Task item — From the data below, copy out every line in which the word "bench" occurs.

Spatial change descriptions
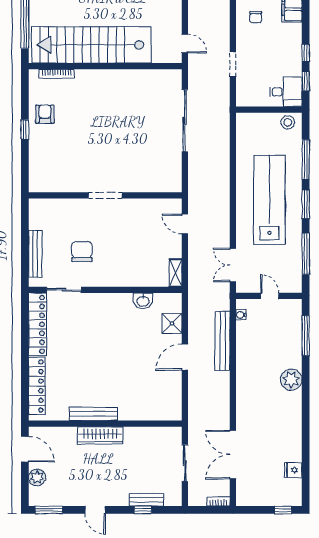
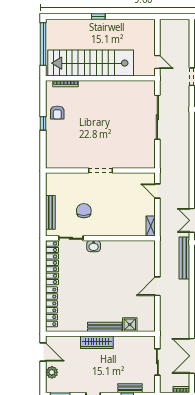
armchair: (45, 114) -> (57, 113), turned 180
washbasin: (143, 301) -> (94, 246), moved
shower: (172, 323) -> (130, 325), moved
bench: (223, 341) -> (184, 258), moved
bench: (93, 414) -> (105, 327), moved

Exercise response —
bench: (223, 341) -> (184, 258), moved
bench: (93, 414) -> (105, 327), moved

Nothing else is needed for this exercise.